DATA PROVIDED =
────────

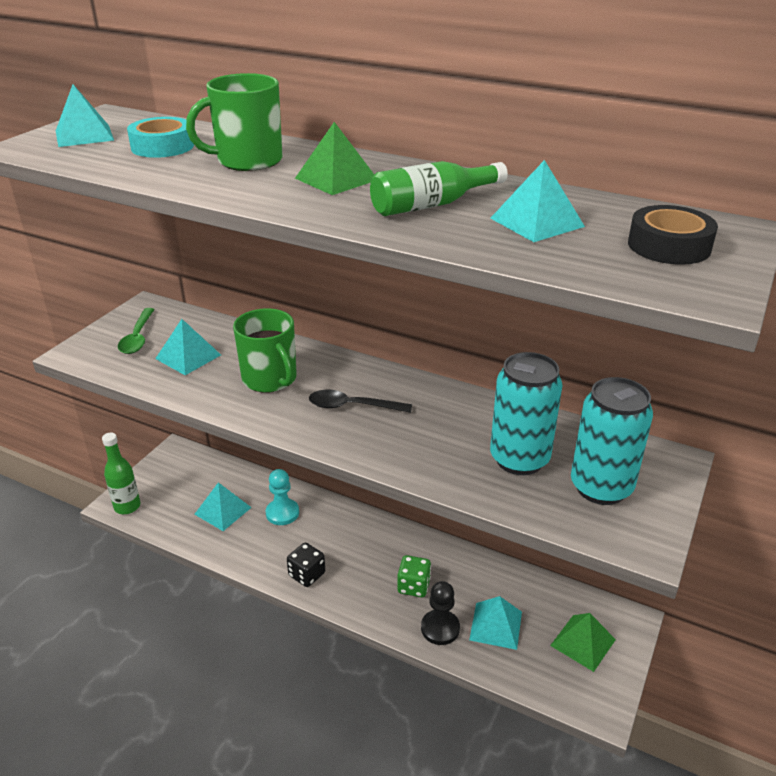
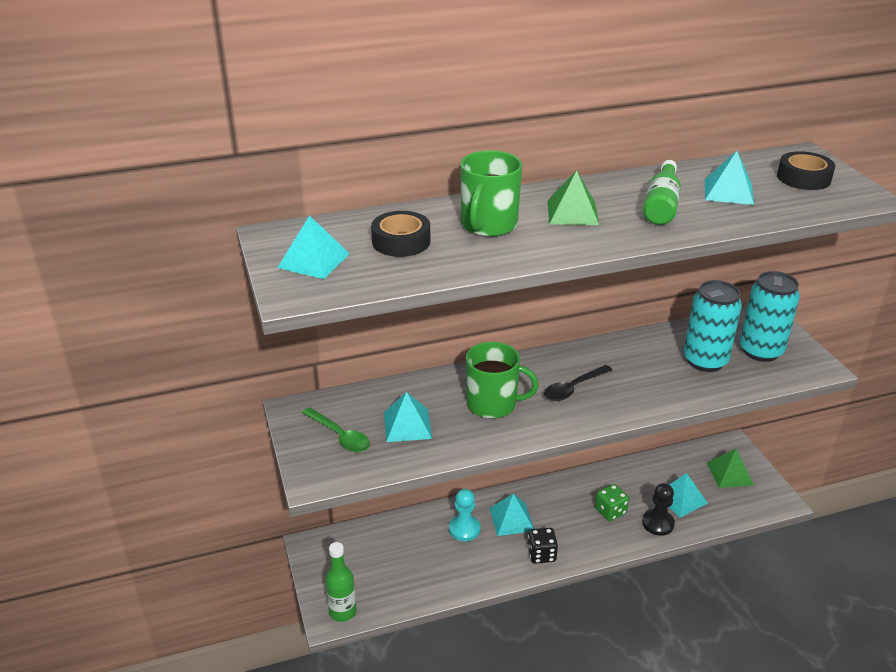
camera: 45 degrees left, 0 degrees up
(162, 146) = (401, 241): turquoise tape -> black tape
(223, 510) = (420, 559): turquoise pyramid -> turquoise pyramid (511, 519)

────────

ACTIVITY = All of the material above must be given again verbatim, except for the pictures.

YOUR RESPONSE =
camera: 45 degrees left, 0 degrees up
(162, 146) = (401, 241): turquoise tape -> black tape
(223, 510) = (420, 559): turquoise pyramid -> turquoise pyramid (511, 519)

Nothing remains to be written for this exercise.